**Description of the task:** The answer is an exact repeat of the entries below, with the pictures omitted.

BEGIN Material shown

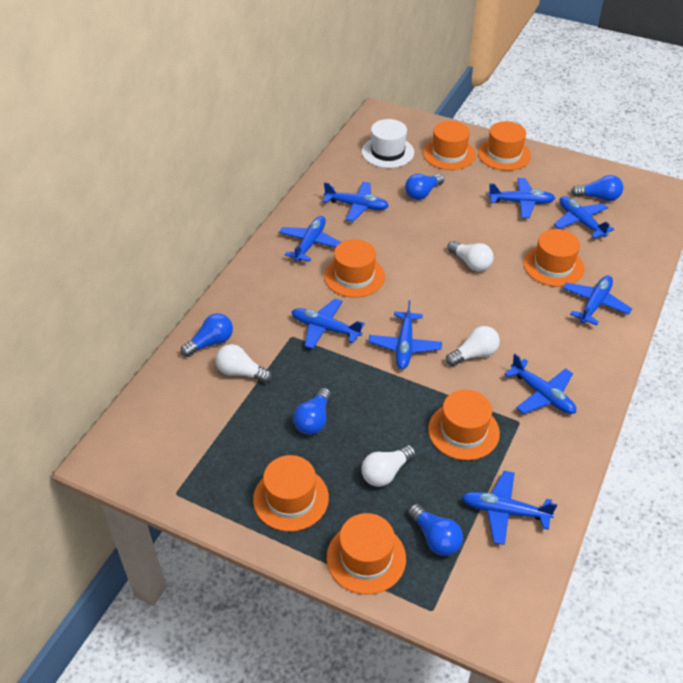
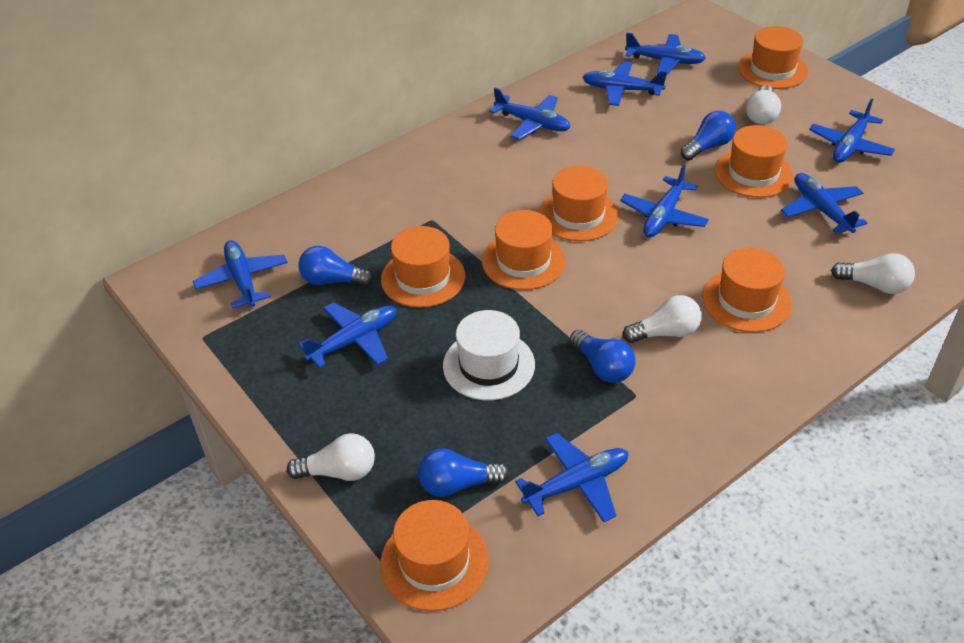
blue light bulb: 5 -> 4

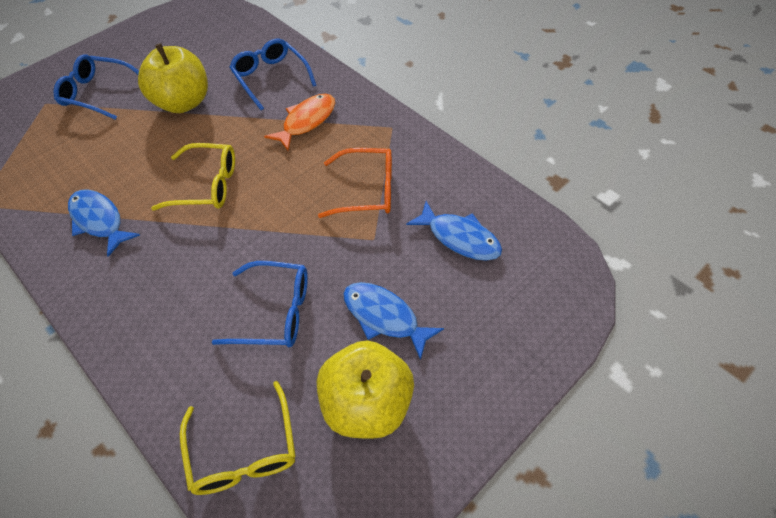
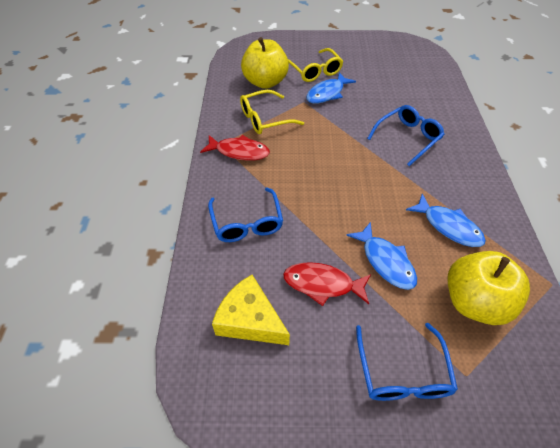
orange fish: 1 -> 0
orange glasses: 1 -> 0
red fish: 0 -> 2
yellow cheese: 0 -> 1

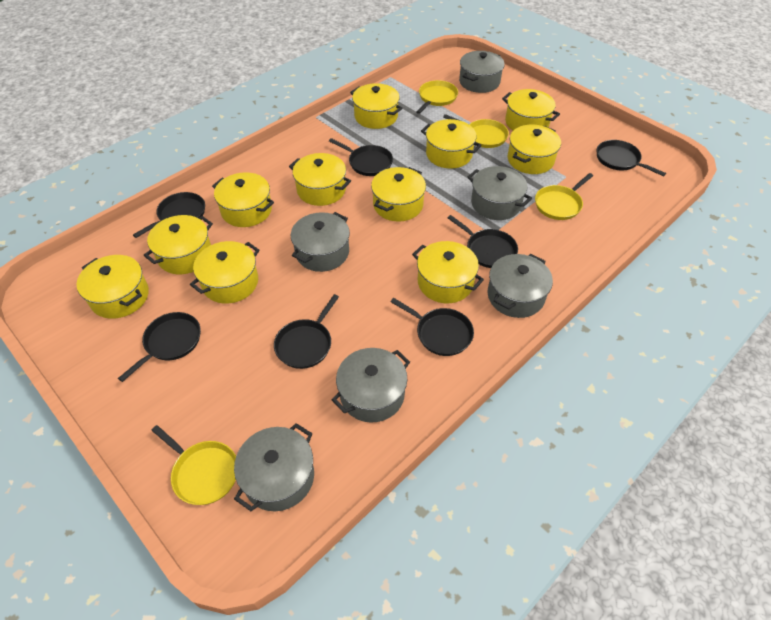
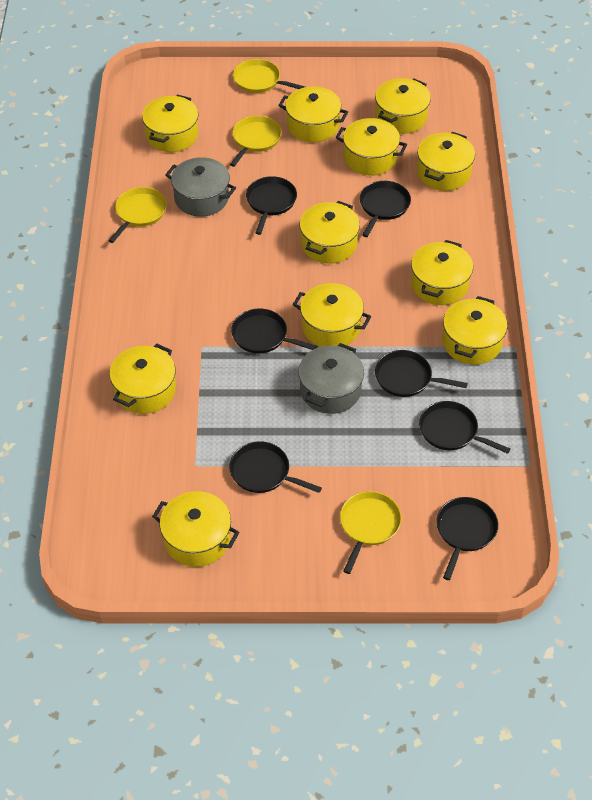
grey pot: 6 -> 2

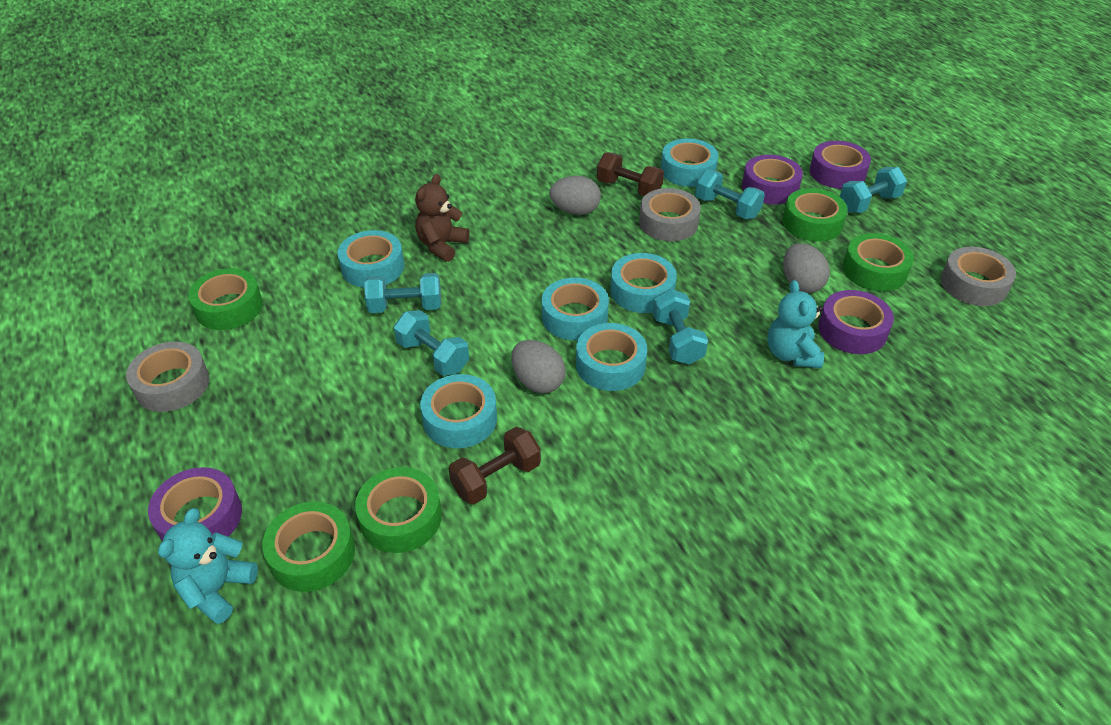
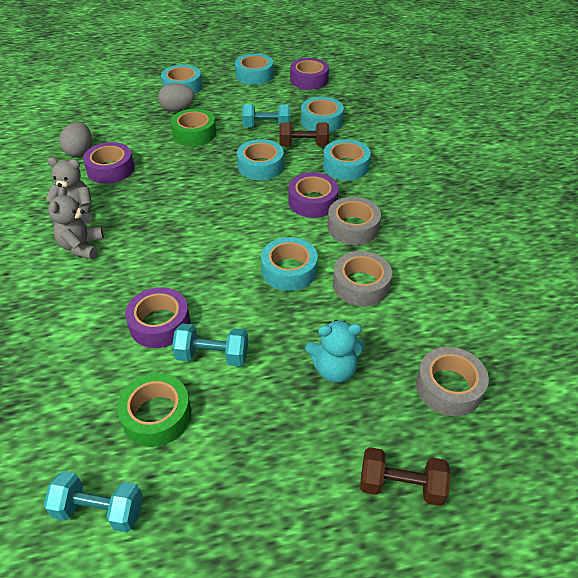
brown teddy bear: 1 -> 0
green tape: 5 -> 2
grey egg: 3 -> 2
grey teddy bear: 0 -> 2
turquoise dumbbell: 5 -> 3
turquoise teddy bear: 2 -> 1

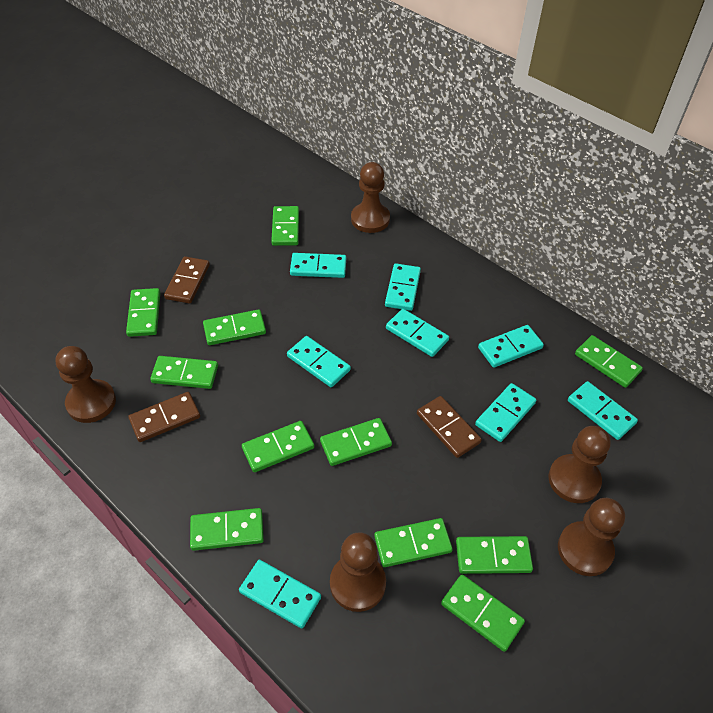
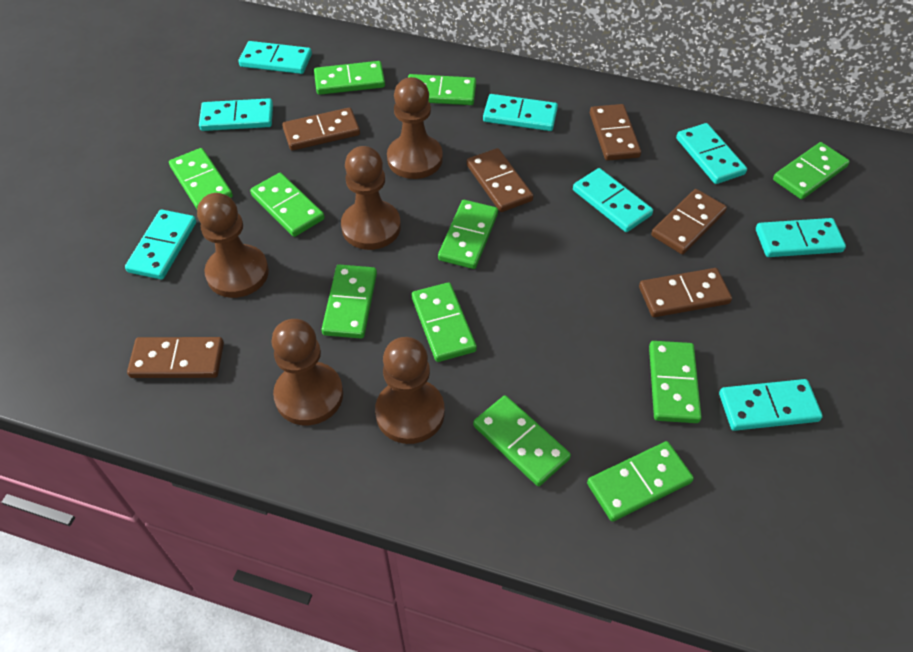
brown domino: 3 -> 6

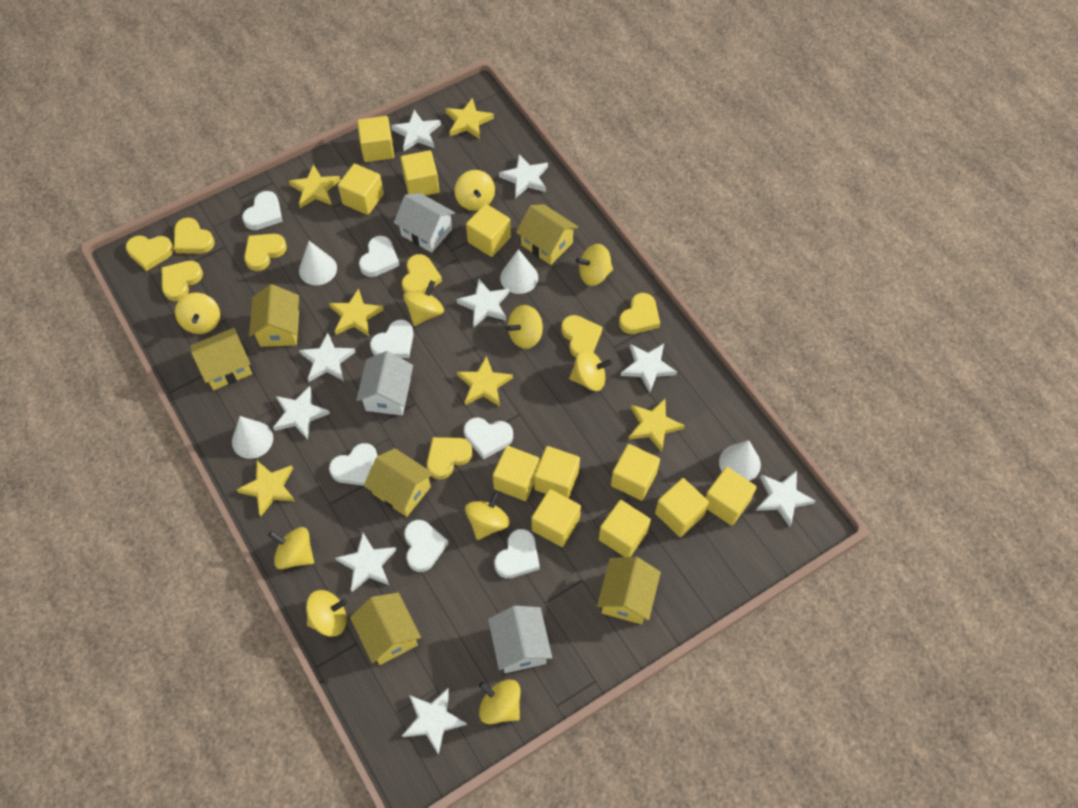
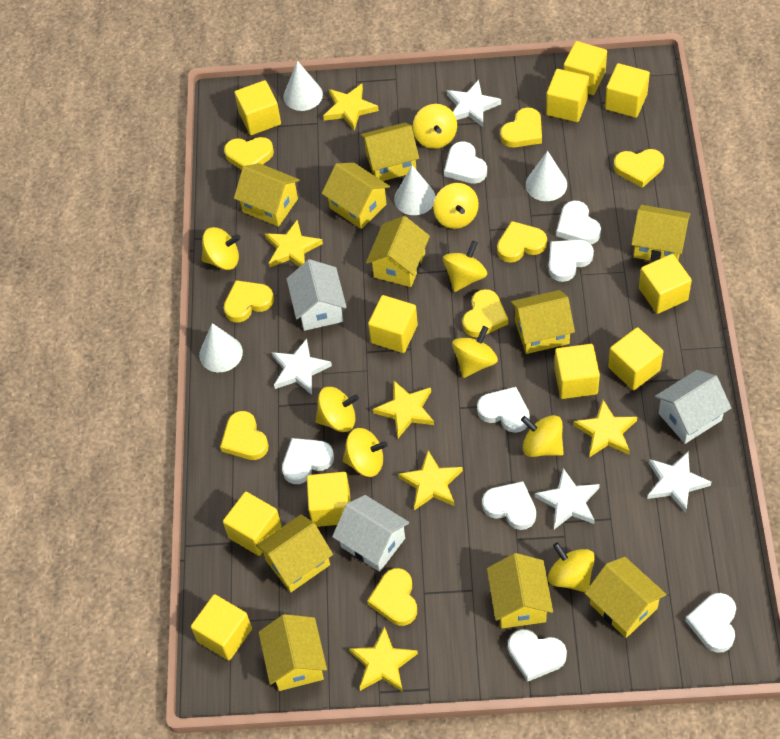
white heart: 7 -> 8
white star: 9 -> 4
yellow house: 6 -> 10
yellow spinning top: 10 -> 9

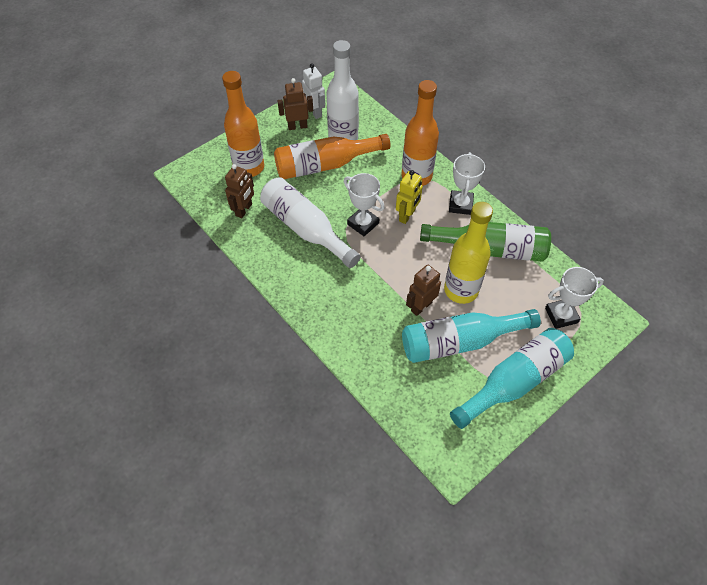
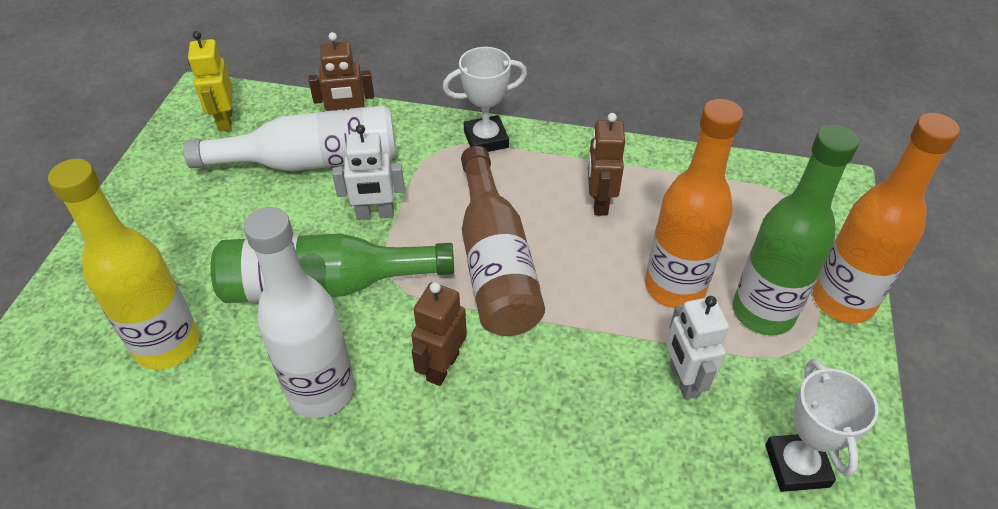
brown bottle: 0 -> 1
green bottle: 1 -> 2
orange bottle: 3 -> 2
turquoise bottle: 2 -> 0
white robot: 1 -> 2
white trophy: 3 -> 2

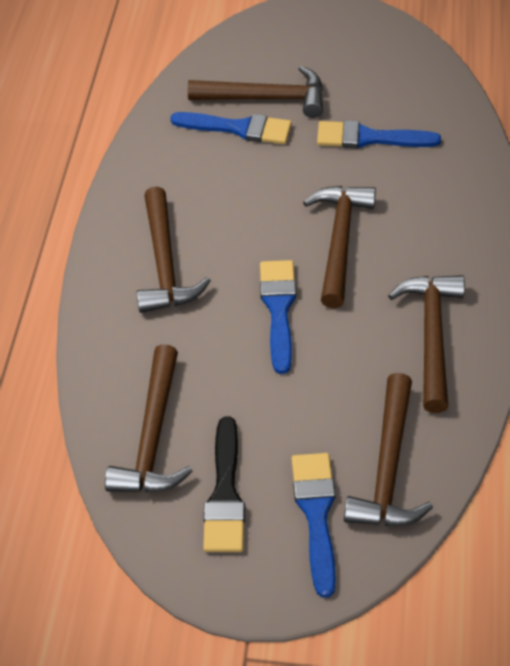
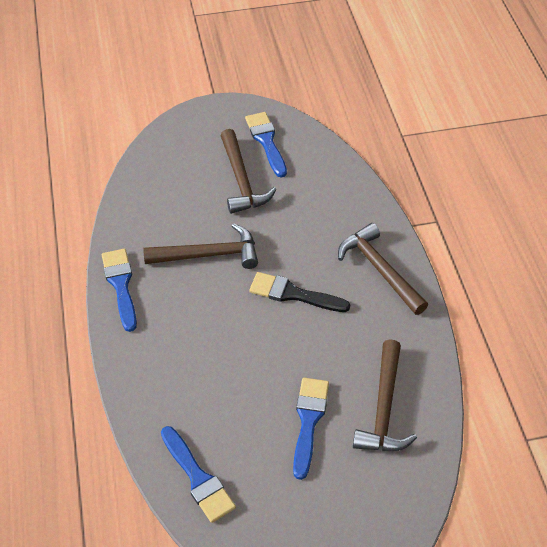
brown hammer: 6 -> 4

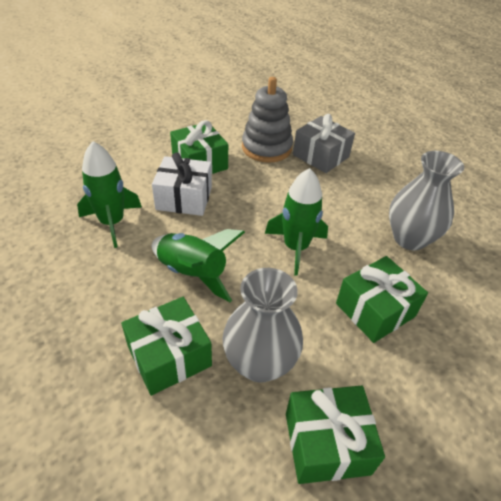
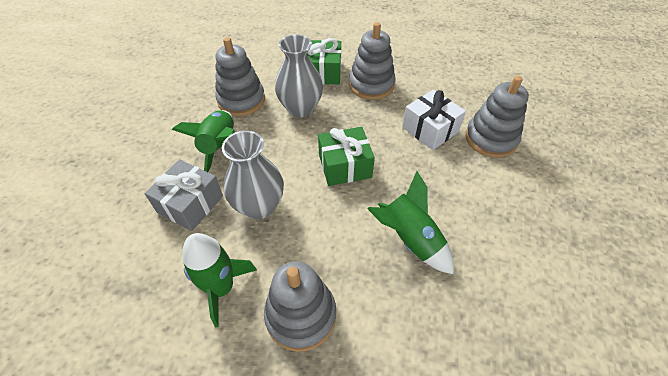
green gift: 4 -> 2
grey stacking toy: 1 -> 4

END Material shown

**Output of the exercise:**
blue light bulb: 5 -> 4

orange fish: 1 -> 0
orange glasses: 1 -> 0
red fish: 0 -> 2
yellow cheese: 0 -> 1

grey pot: 6 -> 2

brown teddy bear: 1 -> 0
green tape: 5 -> 2
grey egg: 3 -> 2
grey teddy bear: 0 -> 2
turquoise dumbbell: 5 -> 3
turquoise teddy bear: 2 -> 1

brown domino: 3 -> 6

white heart: 7 -> 8
white star: 9 -> 4
yellow house: 6 -> 10
yellow spinning top: 10 -> 9

brown bottle: 0 -> 1
green bottle: 1 -> 2
orange bottle: 3 -> 2
turquoise bottle: 2 -> 0
white robot: 1 -> 2
white trophy: 3 -> 2

brown hammer: 6 -> 4

green gift: 4 -> 2
grey stacking toy: 1 -> 4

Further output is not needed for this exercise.